- What you will do
From the entries that follow, list every line in which the string "none" appears.

**** Given records ****

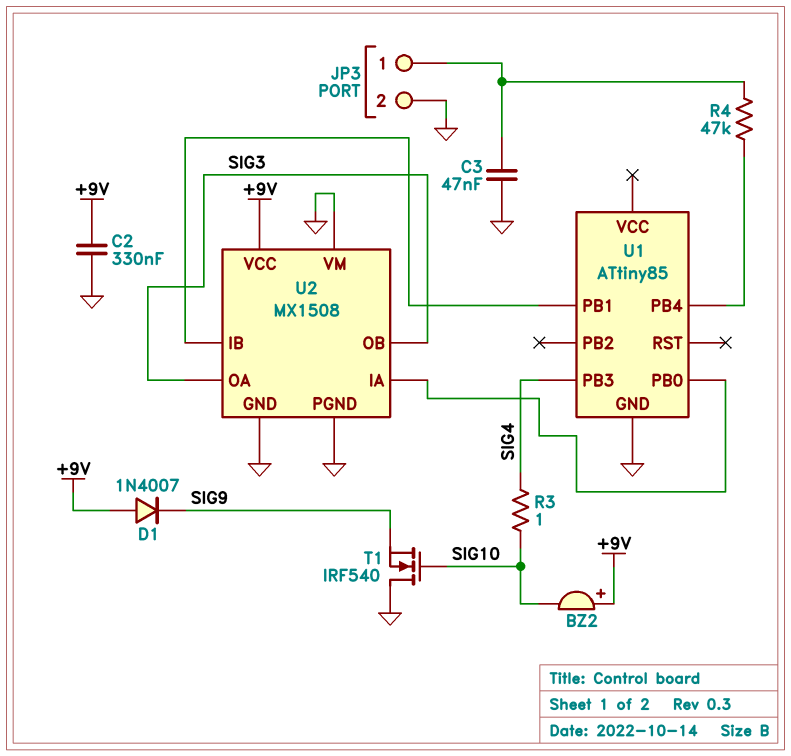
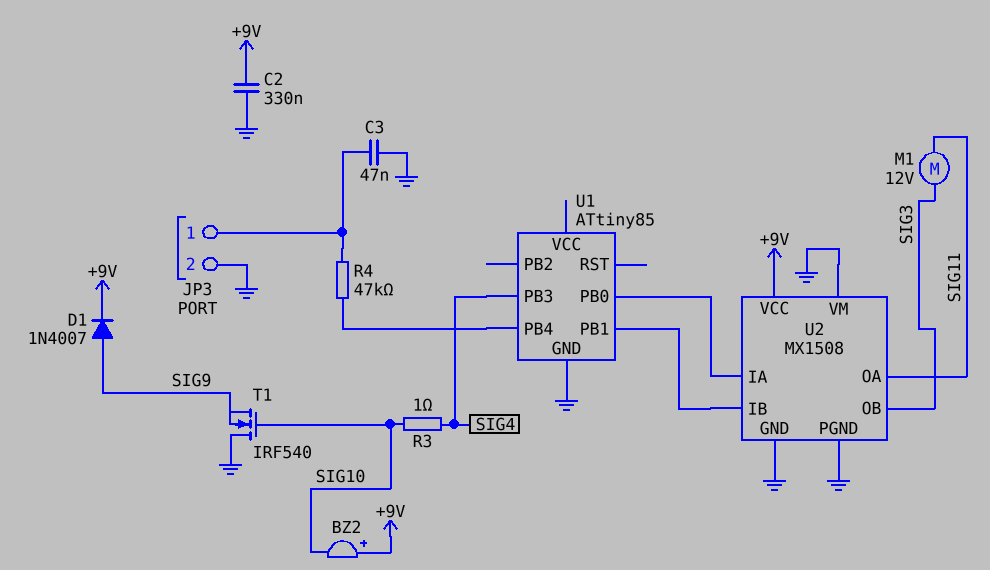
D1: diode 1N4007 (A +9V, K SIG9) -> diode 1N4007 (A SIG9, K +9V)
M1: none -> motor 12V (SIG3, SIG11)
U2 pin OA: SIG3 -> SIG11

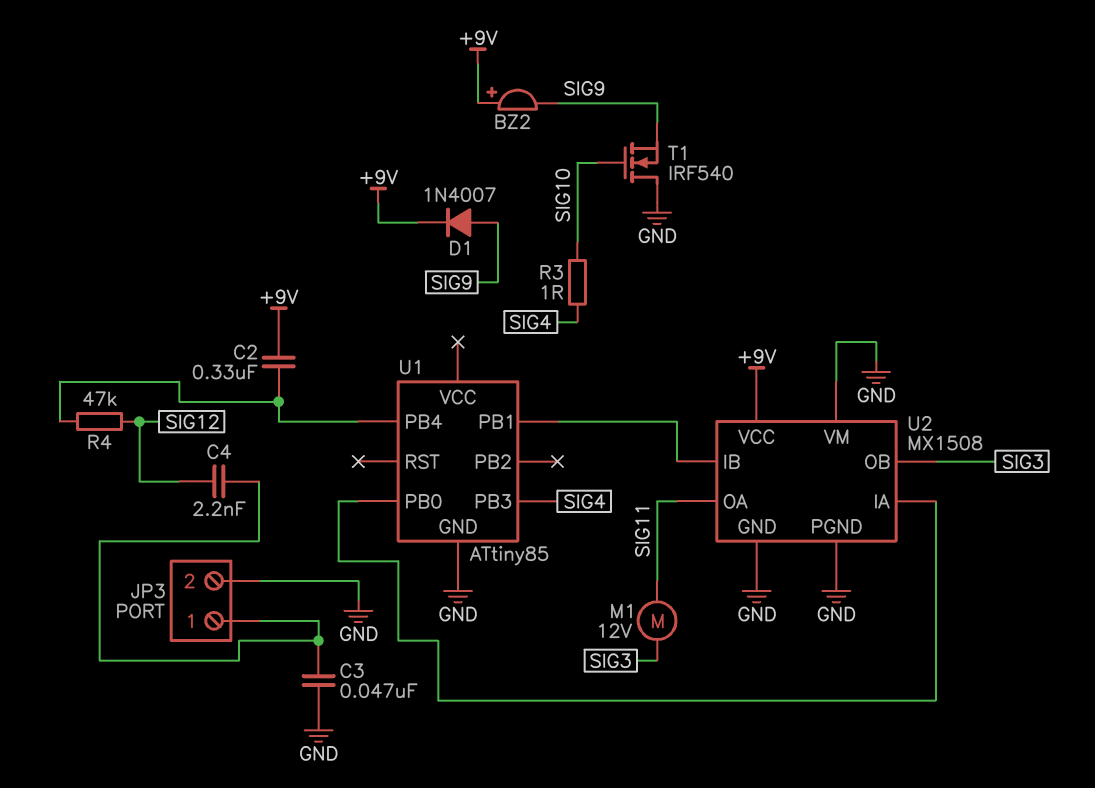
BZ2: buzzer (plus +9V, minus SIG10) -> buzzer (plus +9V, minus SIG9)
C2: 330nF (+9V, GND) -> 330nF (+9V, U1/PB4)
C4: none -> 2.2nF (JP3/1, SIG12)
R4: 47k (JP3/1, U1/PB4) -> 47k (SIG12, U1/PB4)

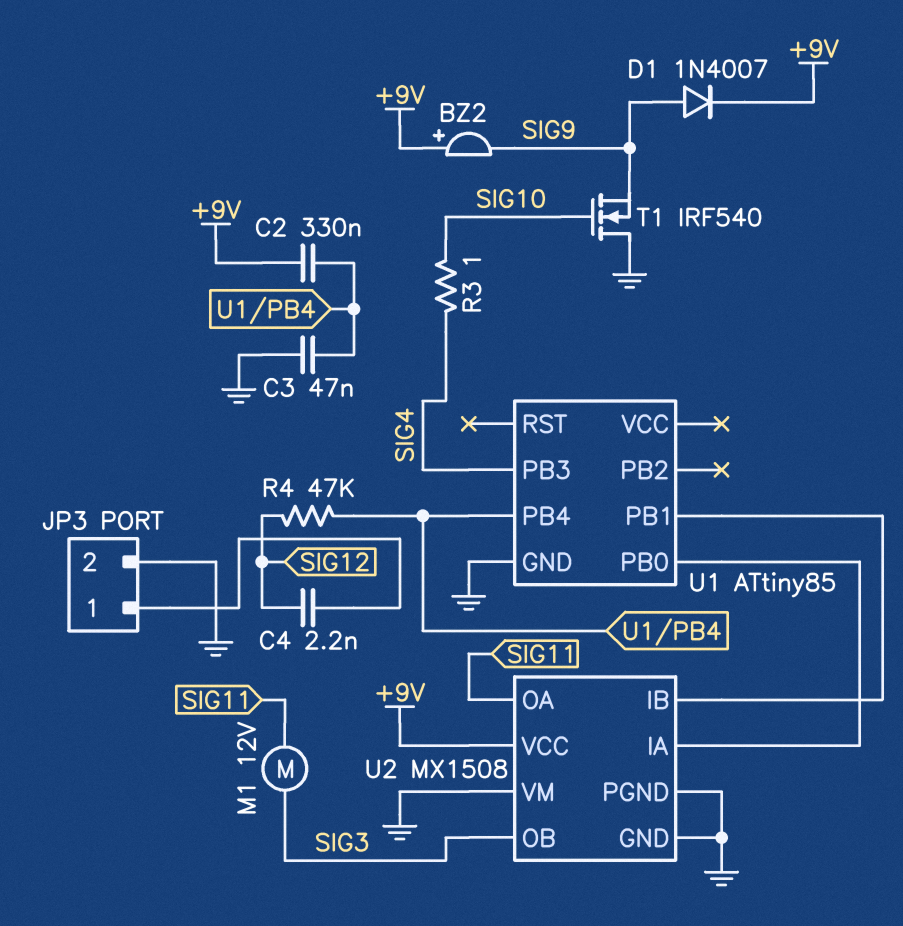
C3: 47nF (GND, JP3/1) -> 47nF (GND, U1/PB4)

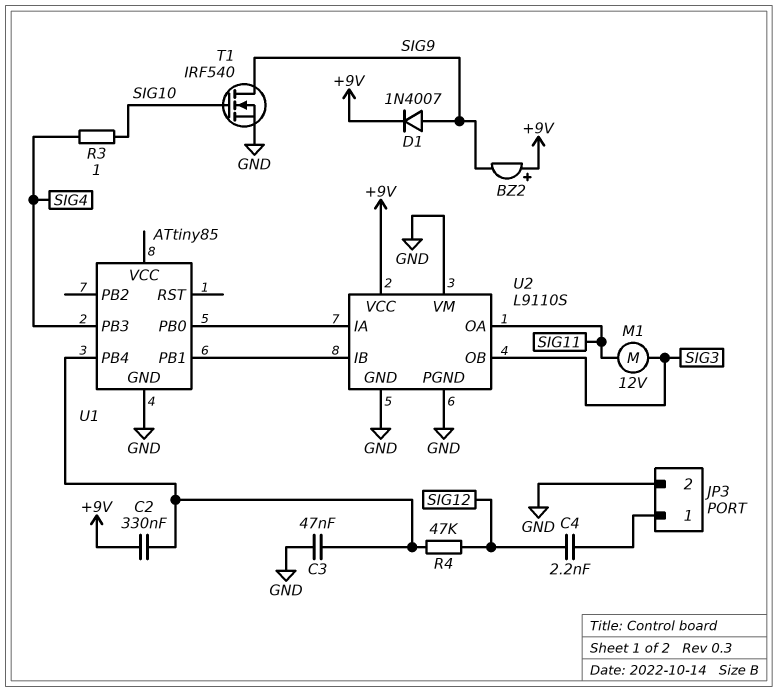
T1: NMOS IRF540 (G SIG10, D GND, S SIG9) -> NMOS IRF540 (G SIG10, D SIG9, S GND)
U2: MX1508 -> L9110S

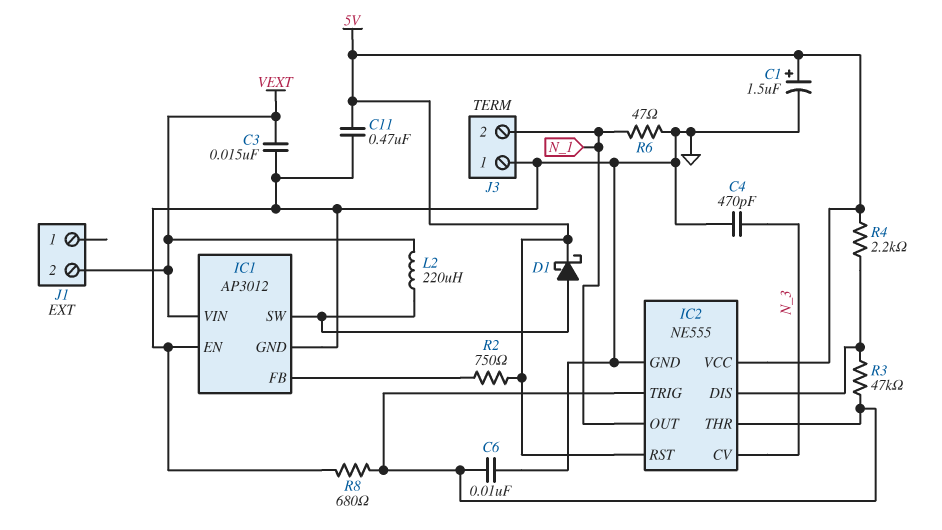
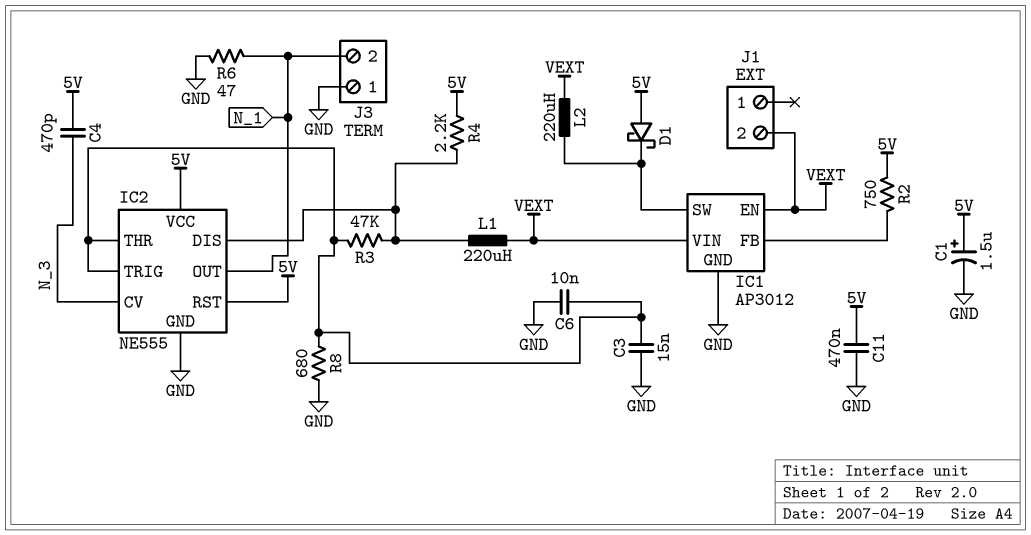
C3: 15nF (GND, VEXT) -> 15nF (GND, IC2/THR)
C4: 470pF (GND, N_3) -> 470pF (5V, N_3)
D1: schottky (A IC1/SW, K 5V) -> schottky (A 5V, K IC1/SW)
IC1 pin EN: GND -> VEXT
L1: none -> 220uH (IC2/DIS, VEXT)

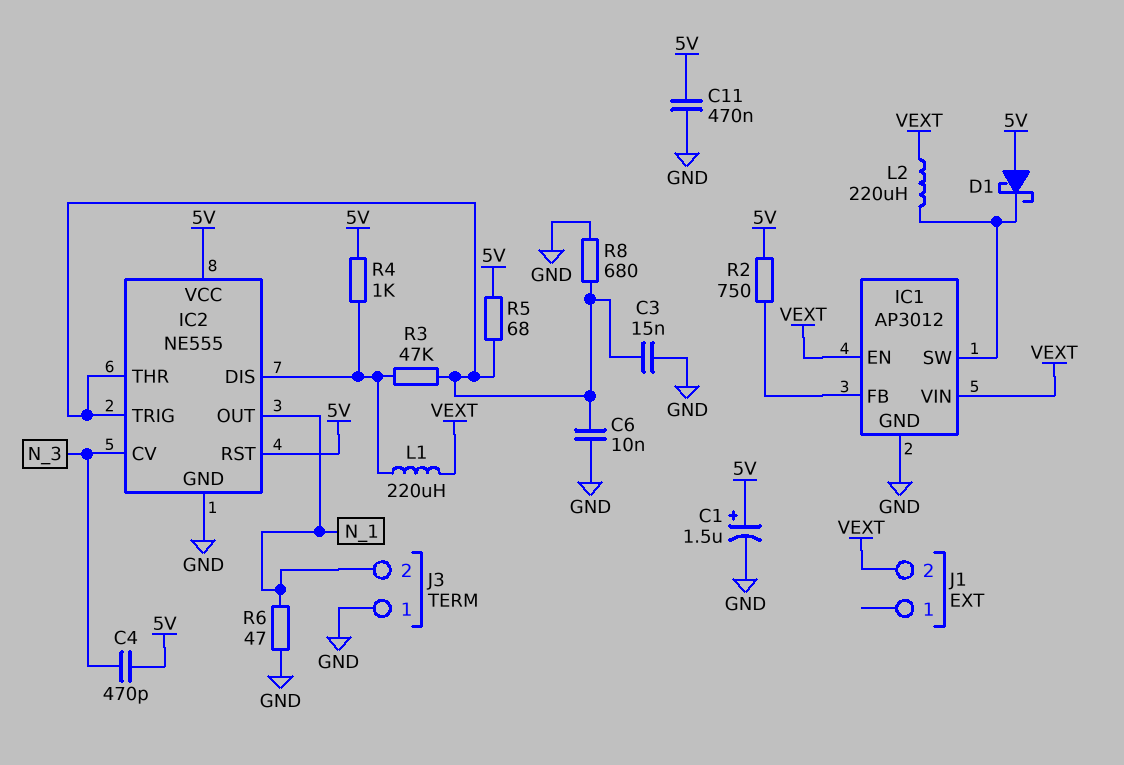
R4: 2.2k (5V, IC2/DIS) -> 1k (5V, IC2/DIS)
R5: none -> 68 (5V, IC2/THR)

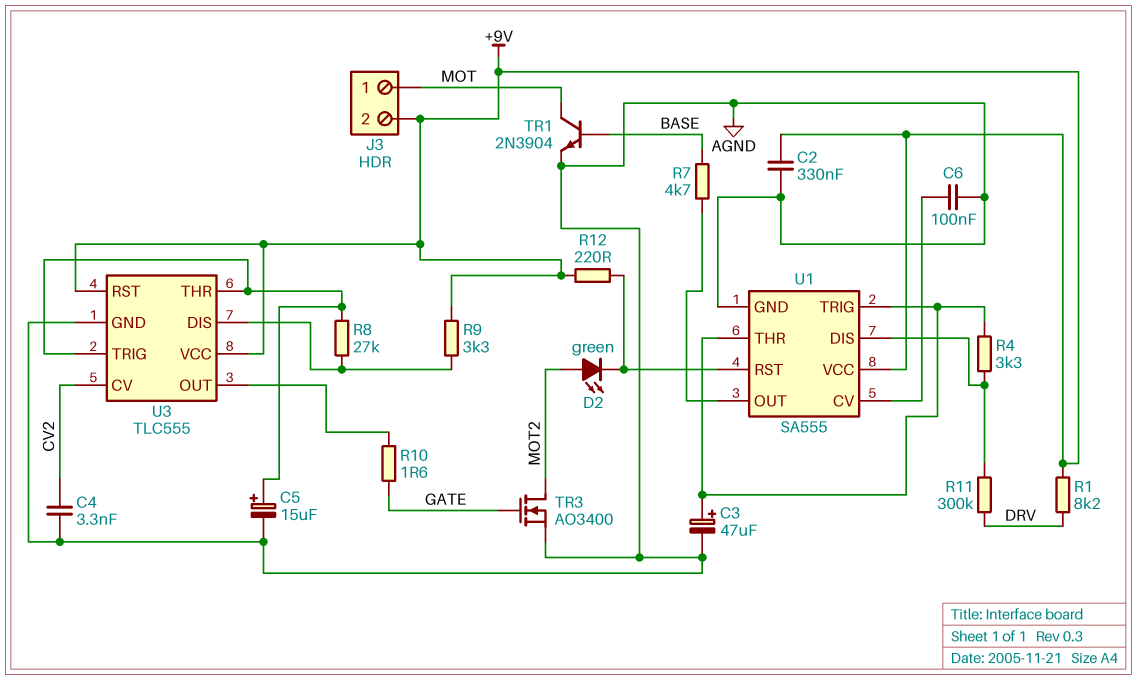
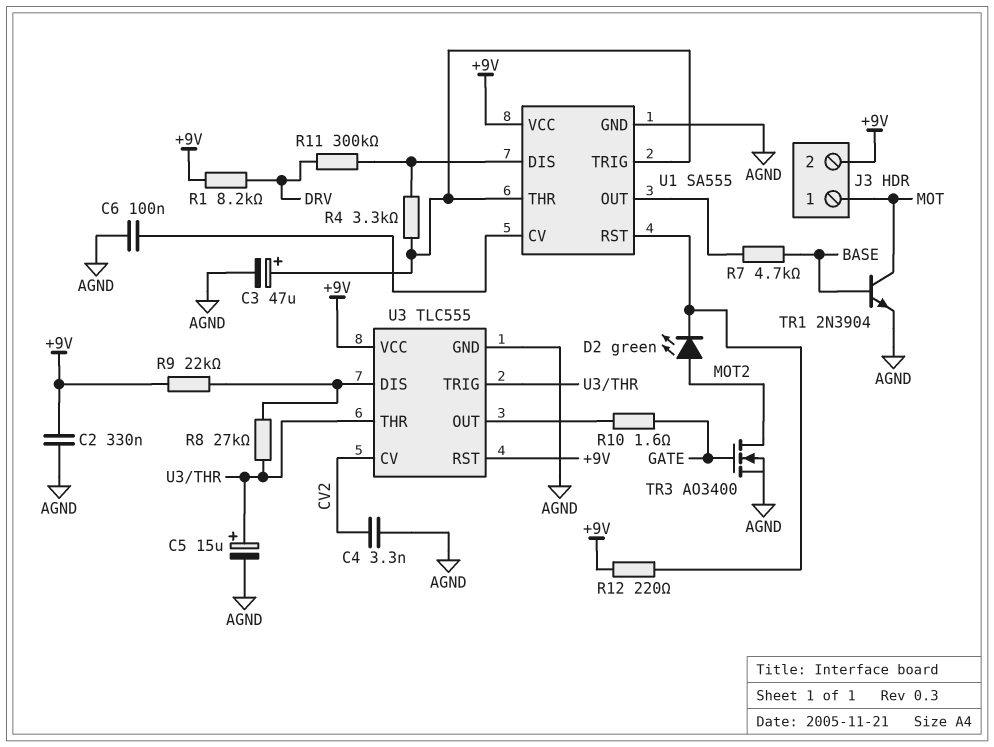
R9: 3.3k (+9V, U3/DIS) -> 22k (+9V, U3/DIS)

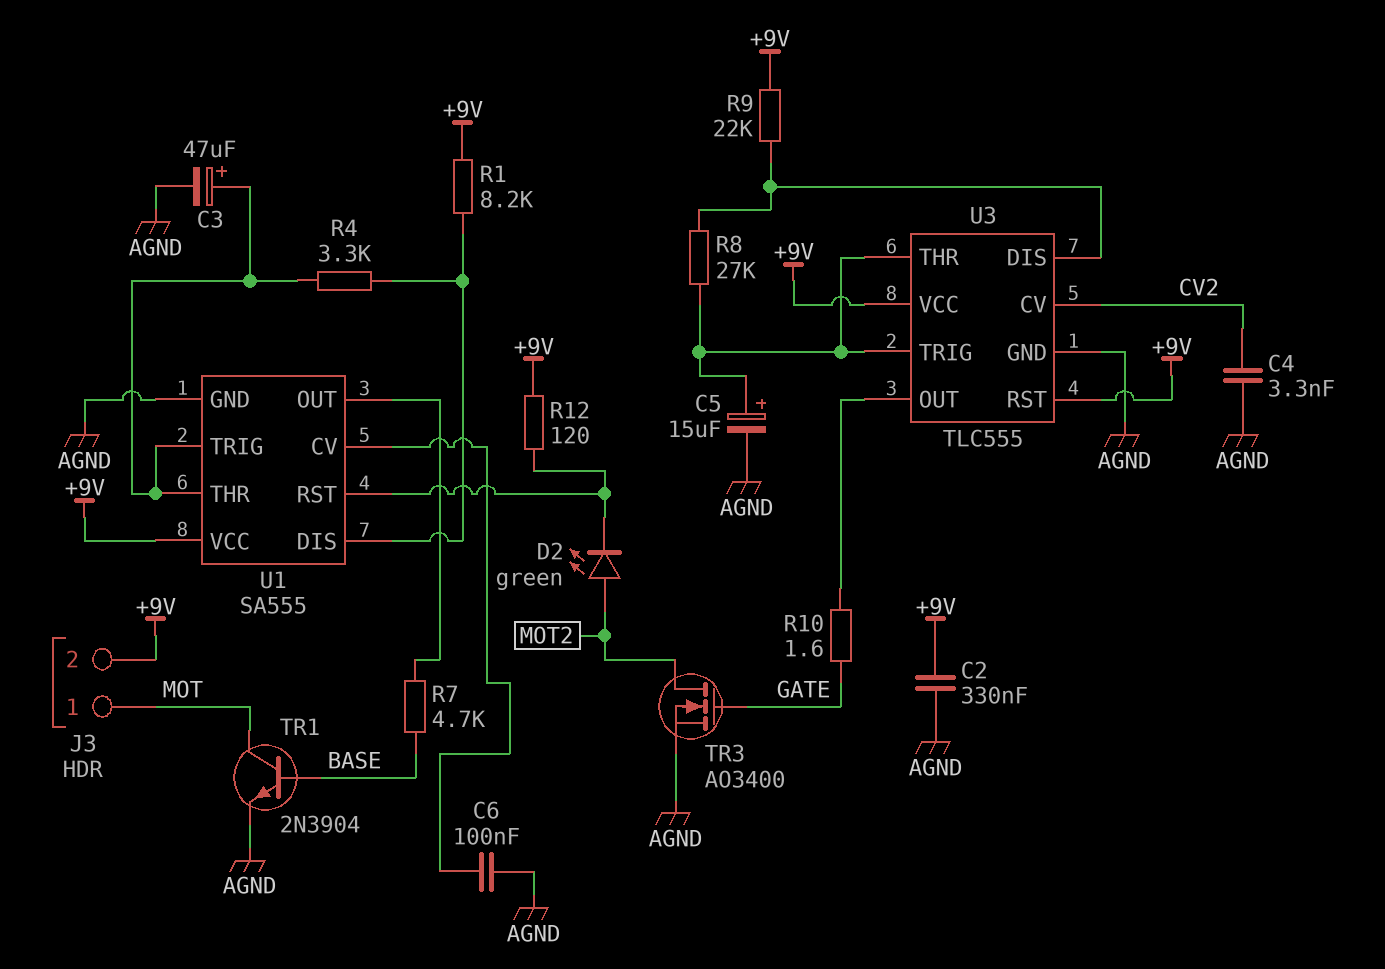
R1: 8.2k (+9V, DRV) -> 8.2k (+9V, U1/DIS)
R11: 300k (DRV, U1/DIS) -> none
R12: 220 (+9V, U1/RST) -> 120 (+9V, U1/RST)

****

- Output below
M1: none -> motor 12V (SIG3, SIG11)
C4: none -> 2.2nF (JP3/1, SIG12)
L1: none -> 220uH (IC2/DIS, VEXT)
R5: none -> 68 (5V, IC2/THR)
R11: 300k (DRV, U1/DIS) -> none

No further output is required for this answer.